# DESCRIPTION OF THE TASK:
Reproduce everything from the line containing "Haddlesby [231, 244]" down to the line containing "shaker (1630, 1058)", replacing "specified word" with "listed term" and leaving all else unchanged.

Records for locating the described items

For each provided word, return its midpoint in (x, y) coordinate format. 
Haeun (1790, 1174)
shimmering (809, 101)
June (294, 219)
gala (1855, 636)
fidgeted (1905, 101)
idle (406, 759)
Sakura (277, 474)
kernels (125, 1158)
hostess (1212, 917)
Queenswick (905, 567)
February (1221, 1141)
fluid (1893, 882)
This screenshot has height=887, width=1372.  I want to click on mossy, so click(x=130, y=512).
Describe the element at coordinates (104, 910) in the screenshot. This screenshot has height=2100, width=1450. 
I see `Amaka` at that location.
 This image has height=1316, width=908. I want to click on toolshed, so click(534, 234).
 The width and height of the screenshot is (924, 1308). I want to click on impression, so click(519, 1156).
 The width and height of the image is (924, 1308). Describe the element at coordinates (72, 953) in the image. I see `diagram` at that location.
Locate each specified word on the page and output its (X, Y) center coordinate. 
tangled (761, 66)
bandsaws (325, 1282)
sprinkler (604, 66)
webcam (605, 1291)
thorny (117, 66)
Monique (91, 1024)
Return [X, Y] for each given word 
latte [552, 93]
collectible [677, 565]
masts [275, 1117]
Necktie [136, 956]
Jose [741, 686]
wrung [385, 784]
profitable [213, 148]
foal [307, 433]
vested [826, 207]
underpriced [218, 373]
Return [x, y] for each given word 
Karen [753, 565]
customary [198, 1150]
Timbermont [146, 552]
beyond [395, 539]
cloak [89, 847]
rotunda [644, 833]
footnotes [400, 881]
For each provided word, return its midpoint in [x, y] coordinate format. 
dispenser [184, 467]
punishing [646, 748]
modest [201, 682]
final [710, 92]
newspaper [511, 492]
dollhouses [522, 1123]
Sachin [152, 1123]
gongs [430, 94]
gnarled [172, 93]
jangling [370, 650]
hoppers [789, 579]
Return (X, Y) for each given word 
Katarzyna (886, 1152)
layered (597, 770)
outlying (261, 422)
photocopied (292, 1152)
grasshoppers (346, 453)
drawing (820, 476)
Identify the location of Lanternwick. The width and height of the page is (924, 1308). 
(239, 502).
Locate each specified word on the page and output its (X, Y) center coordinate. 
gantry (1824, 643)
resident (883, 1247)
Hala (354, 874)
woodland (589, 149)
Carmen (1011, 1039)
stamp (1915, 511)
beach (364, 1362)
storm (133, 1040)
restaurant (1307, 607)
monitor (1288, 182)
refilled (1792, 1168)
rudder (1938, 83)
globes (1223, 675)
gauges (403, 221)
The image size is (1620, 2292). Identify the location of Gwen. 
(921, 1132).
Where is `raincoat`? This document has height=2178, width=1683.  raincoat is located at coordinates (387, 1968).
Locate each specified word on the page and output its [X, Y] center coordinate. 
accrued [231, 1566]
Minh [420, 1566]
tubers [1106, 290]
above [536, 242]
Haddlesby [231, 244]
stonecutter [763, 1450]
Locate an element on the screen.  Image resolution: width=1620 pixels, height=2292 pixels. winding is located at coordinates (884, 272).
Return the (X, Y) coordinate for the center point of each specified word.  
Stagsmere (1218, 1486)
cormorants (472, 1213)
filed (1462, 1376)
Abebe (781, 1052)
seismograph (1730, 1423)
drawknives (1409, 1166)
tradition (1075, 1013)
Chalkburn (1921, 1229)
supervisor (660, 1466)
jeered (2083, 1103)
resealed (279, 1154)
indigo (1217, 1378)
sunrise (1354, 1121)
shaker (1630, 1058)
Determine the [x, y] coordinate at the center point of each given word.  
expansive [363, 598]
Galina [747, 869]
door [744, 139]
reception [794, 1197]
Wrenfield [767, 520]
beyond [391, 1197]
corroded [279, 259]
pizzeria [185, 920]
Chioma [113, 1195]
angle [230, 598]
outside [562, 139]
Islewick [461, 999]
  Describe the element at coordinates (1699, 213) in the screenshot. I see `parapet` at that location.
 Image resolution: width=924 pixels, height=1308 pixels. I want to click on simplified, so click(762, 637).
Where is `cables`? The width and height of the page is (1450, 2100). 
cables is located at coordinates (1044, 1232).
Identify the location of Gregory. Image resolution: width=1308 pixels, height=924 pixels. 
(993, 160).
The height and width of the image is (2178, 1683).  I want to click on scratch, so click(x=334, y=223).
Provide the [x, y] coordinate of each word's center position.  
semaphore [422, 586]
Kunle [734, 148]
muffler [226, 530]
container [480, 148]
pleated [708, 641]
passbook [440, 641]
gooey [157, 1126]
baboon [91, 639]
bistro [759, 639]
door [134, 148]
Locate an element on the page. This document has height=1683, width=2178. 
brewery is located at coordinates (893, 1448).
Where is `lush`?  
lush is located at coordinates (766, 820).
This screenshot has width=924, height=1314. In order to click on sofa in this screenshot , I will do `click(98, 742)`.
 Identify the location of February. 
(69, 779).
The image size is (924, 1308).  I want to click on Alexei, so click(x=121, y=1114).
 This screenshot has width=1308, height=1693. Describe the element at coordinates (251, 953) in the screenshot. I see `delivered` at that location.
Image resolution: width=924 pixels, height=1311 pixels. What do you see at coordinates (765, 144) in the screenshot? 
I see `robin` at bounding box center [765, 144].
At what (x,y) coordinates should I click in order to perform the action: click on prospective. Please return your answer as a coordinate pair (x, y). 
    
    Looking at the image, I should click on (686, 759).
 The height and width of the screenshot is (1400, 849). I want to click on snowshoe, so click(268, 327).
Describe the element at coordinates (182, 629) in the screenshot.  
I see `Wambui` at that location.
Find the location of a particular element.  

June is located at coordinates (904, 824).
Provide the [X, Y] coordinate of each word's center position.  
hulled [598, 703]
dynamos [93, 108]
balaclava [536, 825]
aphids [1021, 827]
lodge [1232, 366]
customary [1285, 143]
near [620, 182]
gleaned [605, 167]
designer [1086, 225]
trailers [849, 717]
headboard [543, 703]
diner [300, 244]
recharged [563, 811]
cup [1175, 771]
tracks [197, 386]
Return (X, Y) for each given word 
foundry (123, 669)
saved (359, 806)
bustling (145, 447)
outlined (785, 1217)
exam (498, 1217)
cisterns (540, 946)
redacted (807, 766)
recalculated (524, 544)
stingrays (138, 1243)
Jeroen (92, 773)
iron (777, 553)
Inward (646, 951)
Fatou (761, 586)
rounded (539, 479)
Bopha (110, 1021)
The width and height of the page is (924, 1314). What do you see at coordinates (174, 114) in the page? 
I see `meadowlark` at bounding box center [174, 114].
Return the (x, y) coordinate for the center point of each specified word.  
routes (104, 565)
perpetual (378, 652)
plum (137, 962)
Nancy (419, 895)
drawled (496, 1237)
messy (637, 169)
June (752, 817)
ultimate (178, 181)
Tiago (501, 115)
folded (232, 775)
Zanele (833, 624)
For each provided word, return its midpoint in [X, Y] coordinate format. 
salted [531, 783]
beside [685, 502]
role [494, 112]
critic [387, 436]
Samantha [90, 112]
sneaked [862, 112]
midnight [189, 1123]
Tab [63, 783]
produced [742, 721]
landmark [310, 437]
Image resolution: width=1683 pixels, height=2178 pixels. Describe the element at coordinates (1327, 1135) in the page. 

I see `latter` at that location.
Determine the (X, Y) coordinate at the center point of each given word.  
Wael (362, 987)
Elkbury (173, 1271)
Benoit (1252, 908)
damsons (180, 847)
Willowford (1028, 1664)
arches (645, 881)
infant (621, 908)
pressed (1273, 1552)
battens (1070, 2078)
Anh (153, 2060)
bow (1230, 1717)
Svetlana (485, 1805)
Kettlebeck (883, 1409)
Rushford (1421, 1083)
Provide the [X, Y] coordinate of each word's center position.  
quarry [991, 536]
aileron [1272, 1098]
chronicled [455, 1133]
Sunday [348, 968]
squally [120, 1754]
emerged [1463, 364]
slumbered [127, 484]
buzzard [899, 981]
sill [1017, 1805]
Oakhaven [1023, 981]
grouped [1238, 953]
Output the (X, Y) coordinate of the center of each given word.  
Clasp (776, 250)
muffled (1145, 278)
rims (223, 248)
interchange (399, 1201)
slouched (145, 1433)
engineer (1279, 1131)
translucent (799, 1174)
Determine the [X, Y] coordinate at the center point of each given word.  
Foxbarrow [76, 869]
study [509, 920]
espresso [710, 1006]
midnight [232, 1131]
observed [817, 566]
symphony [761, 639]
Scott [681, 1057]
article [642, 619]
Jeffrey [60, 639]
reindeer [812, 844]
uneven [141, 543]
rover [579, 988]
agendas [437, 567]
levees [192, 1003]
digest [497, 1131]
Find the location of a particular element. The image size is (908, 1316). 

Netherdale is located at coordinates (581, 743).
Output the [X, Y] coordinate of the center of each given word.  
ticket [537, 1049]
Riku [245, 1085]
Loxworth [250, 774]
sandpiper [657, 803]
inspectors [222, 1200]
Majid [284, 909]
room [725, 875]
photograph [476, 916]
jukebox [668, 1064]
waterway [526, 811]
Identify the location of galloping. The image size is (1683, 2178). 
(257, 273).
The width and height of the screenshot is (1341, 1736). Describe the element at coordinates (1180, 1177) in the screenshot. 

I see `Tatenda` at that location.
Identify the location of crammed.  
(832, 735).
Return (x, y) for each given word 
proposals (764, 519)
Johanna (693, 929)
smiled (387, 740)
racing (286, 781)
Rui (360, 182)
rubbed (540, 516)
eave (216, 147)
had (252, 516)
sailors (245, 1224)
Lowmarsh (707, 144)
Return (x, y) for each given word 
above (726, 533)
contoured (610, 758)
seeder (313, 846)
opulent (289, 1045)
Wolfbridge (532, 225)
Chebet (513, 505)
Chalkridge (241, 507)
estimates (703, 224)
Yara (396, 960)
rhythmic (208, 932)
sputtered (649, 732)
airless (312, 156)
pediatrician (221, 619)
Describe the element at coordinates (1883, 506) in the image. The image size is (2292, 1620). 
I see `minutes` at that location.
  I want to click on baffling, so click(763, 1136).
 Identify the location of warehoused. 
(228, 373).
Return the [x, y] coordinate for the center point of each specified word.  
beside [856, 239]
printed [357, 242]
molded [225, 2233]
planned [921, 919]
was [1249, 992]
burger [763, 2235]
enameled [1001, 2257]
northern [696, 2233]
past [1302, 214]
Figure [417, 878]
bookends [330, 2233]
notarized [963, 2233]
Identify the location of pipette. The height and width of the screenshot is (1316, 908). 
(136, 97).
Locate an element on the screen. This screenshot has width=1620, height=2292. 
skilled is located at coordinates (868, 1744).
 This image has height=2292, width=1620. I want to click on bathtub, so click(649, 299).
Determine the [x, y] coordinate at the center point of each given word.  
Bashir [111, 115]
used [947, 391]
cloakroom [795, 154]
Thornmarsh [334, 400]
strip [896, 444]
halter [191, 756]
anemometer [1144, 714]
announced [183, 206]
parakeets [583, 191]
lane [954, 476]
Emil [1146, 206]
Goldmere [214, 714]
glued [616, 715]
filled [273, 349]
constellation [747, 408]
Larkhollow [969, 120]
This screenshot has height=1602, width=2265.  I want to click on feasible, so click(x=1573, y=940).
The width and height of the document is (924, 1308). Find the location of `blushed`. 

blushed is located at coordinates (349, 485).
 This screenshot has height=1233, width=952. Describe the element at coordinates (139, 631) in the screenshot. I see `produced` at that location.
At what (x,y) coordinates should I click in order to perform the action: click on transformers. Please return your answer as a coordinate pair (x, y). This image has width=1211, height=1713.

# PROBLEM SOLUTION:
Haddlesby [231, 244]
stonecutter [763, 1450]
Locate an element on the screen.  Image resolution: width=1620 pixels, height=2292 pixels. winding is located at coordinates (884, 272).
Return the (X, Y) coordinate for the center point of each listed term.  
Stagsmere (1218, 1486)
cormorants (472, 1213)
filed (1462, 1376)
Abebe (781, 1052)
seismograph (1730, 1423)
drawknives (1409, 1166)
tradition (1075, 1013)
Chalkburn (1921, 1229)
supervisor (660, 1466)
jeered (2083, 1103)
resealed (279, 1154)
indigo (1217, 1378)
sunrise (1354, 1121)
shaker (1630, 1058)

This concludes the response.